• Rows:
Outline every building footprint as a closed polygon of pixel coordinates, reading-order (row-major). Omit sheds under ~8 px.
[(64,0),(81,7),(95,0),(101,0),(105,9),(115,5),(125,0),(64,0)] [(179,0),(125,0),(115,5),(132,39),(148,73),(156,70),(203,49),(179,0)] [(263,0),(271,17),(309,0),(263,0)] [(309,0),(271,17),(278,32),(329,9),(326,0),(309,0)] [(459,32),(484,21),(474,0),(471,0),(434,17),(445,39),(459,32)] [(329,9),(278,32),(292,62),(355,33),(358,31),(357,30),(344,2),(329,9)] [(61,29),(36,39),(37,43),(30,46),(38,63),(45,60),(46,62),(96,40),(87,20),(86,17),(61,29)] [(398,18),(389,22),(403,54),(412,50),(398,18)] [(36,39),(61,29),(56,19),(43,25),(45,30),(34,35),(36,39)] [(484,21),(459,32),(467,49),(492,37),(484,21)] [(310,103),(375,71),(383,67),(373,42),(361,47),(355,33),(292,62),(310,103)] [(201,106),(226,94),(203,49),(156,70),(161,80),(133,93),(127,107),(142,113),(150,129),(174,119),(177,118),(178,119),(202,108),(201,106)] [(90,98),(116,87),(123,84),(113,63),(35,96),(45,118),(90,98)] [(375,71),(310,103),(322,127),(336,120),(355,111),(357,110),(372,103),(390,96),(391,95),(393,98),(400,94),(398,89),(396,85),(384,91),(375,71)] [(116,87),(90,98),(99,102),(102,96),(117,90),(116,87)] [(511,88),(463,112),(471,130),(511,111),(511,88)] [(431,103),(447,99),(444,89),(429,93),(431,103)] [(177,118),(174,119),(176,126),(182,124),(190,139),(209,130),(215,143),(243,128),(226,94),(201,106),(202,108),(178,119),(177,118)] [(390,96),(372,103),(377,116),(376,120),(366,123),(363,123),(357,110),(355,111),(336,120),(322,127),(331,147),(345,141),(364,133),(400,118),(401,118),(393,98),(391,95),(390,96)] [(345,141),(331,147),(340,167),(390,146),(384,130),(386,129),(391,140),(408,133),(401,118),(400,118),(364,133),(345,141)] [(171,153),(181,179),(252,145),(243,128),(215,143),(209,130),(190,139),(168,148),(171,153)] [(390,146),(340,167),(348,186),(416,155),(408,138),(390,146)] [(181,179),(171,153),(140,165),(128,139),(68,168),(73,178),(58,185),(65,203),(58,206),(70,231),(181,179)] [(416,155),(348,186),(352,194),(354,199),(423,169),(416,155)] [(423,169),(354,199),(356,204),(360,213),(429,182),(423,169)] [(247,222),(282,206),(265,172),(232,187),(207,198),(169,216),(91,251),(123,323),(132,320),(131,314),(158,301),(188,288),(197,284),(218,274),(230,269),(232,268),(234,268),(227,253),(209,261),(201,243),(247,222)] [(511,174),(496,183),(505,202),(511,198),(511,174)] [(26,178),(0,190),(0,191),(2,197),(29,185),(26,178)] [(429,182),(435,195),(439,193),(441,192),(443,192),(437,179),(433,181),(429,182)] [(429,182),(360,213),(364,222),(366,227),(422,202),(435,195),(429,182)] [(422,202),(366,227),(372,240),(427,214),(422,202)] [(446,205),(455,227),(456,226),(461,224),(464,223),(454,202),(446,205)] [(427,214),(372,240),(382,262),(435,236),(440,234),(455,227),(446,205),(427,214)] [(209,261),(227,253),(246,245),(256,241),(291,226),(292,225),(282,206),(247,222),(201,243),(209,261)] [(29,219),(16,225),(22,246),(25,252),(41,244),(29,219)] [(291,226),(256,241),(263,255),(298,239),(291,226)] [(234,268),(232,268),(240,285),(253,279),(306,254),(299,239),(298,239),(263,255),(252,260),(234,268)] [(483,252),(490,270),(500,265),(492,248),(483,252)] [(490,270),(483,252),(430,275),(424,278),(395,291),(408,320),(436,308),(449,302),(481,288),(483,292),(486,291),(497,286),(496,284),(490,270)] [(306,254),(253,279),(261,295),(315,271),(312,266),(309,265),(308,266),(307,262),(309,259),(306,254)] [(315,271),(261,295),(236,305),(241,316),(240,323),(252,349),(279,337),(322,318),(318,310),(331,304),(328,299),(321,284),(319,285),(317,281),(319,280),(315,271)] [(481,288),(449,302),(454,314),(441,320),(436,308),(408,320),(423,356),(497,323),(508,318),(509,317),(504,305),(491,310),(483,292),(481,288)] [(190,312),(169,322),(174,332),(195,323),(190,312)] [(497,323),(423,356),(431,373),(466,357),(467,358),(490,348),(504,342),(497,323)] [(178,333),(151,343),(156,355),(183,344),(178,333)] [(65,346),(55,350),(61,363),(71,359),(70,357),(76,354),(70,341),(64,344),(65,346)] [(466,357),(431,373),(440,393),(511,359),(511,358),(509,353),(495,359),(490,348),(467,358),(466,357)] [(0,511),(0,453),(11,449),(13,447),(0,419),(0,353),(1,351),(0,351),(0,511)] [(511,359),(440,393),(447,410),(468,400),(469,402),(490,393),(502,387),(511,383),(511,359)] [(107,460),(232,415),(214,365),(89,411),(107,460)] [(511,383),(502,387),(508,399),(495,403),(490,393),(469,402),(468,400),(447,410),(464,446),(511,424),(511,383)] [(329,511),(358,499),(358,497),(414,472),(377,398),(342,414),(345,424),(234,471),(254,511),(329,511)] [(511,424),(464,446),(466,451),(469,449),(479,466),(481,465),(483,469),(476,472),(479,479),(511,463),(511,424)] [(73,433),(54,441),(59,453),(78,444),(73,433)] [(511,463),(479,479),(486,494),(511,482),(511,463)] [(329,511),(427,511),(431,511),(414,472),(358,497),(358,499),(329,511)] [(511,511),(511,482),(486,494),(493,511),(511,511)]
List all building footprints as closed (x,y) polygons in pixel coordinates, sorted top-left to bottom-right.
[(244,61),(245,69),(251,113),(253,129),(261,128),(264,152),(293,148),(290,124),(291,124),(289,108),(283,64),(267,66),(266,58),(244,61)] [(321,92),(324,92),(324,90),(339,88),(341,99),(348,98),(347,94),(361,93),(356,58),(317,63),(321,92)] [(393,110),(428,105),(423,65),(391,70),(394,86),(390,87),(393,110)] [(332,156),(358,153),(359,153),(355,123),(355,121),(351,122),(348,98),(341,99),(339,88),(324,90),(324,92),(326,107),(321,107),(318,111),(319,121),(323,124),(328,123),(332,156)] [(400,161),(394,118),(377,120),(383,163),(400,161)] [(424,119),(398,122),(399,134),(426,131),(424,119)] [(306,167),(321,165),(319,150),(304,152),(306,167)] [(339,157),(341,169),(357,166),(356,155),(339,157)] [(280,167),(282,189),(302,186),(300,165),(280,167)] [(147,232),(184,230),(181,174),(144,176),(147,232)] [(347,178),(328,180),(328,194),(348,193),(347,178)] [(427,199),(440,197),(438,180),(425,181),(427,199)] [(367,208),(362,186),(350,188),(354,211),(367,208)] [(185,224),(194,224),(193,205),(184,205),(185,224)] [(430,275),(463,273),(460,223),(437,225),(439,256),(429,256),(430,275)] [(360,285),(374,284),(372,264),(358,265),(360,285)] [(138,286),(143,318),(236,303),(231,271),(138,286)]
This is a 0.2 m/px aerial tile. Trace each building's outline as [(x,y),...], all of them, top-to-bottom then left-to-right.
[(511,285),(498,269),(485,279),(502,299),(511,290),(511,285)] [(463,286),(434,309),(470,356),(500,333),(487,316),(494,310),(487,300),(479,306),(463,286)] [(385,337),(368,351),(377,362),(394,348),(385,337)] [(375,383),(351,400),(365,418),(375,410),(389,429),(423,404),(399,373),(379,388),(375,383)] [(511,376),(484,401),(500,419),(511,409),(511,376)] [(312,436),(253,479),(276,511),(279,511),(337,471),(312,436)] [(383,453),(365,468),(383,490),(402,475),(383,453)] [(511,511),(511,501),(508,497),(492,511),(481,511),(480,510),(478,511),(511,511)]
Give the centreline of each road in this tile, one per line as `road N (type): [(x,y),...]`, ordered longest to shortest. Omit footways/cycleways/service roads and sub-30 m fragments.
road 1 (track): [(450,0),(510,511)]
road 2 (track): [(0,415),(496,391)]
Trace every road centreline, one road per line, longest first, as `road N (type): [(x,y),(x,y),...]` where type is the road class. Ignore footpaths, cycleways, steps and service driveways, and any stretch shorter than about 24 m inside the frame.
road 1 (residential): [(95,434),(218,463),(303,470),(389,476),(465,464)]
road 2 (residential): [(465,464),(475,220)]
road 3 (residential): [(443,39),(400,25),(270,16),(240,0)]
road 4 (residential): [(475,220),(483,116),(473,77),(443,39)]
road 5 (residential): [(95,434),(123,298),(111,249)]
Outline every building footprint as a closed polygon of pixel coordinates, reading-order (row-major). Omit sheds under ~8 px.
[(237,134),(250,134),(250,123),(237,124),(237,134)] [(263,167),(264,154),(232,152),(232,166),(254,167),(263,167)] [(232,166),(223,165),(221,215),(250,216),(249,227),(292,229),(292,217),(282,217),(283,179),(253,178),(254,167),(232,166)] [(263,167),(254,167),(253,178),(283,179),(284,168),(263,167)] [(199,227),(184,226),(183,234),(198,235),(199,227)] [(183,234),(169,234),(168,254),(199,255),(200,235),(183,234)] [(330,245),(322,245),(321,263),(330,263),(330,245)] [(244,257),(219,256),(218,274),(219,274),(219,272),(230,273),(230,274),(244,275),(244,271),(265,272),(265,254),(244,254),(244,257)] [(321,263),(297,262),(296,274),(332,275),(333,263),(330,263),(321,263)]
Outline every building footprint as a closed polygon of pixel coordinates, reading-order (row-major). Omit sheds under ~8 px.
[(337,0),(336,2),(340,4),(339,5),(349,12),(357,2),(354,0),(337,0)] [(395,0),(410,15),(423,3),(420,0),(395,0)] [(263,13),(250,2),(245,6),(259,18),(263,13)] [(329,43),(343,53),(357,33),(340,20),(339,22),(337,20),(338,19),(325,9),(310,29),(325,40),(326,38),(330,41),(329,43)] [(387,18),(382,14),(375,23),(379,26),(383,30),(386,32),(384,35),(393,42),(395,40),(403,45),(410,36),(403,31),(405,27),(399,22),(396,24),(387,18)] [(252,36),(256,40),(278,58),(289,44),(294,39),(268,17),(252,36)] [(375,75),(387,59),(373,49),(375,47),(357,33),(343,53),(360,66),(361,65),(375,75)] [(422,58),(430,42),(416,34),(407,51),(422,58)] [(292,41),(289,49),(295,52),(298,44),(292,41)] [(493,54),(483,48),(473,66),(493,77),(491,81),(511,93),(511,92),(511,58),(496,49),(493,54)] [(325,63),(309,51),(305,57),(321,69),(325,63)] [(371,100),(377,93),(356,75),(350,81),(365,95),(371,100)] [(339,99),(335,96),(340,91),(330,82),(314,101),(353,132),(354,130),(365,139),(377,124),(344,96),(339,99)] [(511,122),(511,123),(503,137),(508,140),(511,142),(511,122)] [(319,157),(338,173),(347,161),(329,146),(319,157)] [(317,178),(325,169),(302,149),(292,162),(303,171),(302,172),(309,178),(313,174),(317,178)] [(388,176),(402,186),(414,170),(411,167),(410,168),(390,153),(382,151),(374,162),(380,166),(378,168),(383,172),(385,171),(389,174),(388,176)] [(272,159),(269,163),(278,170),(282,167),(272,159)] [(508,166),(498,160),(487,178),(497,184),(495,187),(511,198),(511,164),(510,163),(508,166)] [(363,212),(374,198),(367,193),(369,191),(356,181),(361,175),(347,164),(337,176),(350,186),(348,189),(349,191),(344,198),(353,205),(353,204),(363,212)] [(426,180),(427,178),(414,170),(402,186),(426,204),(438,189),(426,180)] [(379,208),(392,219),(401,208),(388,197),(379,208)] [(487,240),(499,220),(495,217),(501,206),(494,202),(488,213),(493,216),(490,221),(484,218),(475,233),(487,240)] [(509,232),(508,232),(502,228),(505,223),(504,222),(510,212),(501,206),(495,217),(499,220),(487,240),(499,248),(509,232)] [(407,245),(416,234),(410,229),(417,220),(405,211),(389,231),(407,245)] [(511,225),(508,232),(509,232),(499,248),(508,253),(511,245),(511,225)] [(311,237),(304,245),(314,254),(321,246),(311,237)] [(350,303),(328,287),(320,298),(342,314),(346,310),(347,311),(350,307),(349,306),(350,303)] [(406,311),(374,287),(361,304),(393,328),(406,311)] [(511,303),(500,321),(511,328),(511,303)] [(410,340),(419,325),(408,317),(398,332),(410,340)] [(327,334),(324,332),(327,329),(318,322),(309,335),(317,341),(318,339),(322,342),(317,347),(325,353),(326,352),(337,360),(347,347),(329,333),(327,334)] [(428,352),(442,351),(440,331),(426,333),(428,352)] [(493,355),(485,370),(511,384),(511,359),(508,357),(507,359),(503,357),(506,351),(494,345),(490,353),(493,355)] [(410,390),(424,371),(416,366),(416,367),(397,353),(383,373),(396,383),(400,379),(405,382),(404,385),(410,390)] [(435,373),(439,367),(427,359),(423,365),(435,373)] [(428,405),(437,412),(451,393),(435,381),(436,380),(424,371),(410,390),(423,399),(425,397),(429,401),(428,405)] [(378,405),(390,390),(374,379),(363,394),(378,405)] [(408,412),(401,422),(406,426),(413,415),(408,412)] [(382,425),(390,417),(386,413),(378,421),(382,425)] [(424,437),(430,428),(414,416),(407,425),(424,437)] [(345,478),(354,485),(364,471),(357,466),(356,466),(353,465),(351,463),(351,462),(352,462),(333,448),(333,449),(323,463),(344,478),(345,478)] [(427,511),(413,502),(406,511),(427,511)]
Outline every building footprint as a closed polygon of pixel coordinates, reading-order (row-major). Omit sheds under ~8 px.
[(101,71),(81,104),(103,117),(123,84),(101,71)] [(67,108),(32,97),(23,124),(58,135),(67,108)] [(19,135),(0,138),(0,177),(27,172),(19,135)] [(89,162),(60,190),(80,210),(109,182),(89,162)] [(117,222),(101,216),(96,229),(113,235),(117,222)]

• What is required:
Identify every line in the data above that contains the string "cycleways", and copy each such line in full.

• Exercise answer:
Give the centreline of each road in this tile, one per line as `road N (type): [(x,y),...]`, ordered longest to shortest. Omit footways/cycleways/service roads and sub-30 m fragments.
Trace every road centreline, one road per line, longest first, as `road N (type): [(x,y),(x,y),...]` where type is the road class. Ignore footpaths, cycleways, steps and service driveways, and any stretch shorter than about 24 m inside the frame.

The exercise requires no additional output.